▶ [PROVIDED DATA]
◆ ◆ ◆

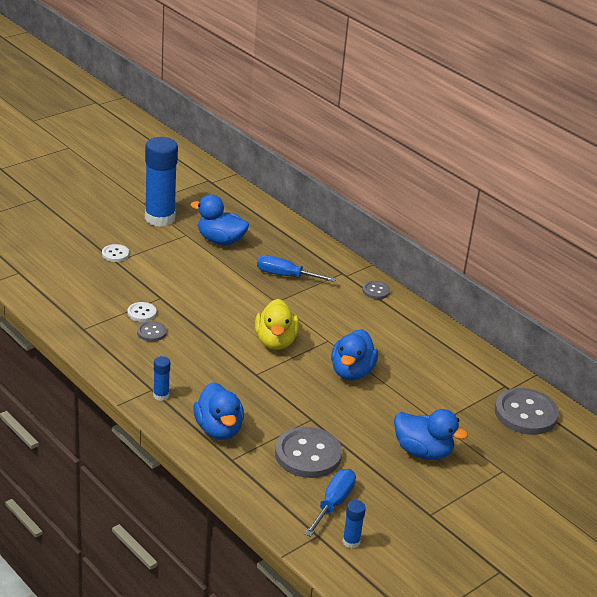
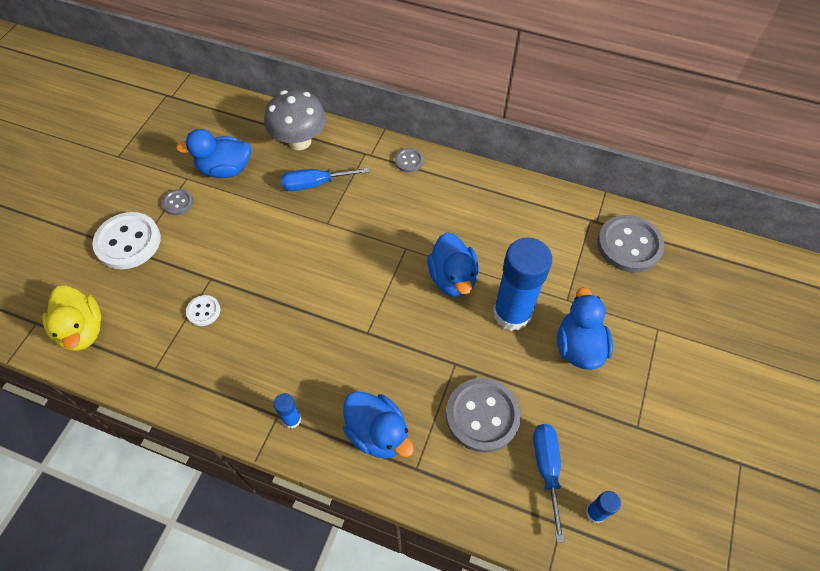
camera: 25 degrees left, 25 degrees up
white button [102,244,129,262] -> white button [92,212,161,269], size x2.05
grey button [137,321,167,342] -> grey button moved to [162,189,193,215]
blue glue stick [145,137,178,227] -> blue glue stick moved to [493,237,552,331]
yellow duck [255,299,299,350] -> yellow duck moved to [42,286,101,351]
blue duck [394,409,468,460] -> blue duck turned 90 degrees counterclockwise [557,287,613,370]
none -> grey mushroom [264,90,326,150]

◆ ◆ ◆

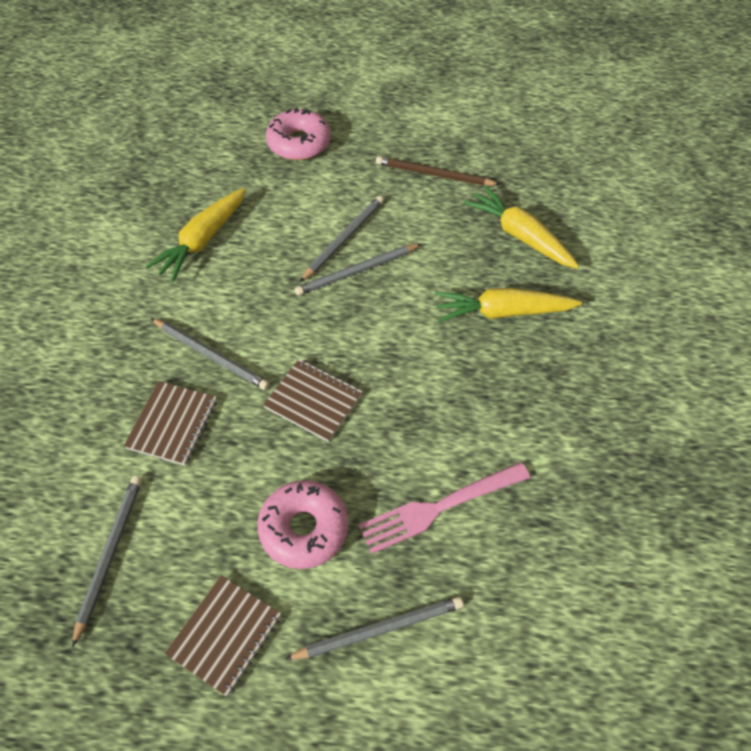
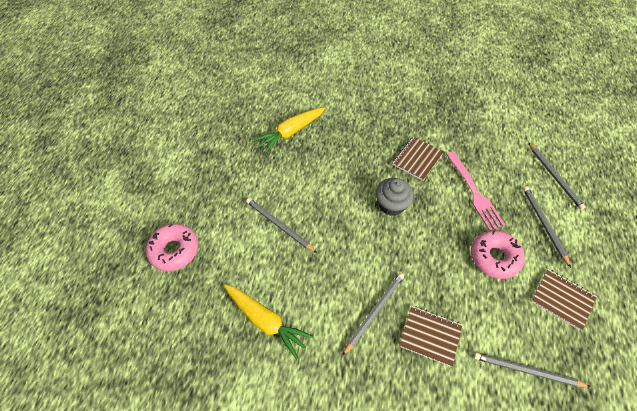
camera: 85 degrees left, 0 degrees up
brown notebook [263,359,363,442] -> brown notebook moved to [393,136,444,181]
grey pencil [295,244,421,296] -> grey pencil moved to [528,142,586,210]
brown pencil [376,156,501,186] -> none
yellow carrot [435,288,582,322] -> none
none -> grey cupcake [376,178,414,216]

◆ ◆ ◆

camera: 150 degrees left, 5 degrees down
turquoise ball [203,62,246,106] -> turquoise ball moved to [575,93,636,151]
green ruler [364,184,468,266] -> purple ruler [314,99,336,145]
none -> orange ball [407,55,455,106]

◆ ◆ ◆

▶ [ABOUT THIS EXERCISE] After locating the line with "grey button [137,321,167,342]" in the material above, return it and each line after it exactly, ending at the line with "none -> grey mushroom [264,90,326,150]".

▶ [RESPONSE TO THE EXERCISE]
grey button [137,321,167,342] -> grey button moved to [162,189,193,215]
blue glue stick [145,137,178,227] -> blue glue stick moved to [493,237,552,331]
yellow duck [255,299,299,350] -> yellow duck moved to [42,286,101,351]
blue duck [394,409,468,460] -> blue duck turned 90 degrees counterclockwise [557,287,613,370]
none -> grey mushroom [264,90,326,150]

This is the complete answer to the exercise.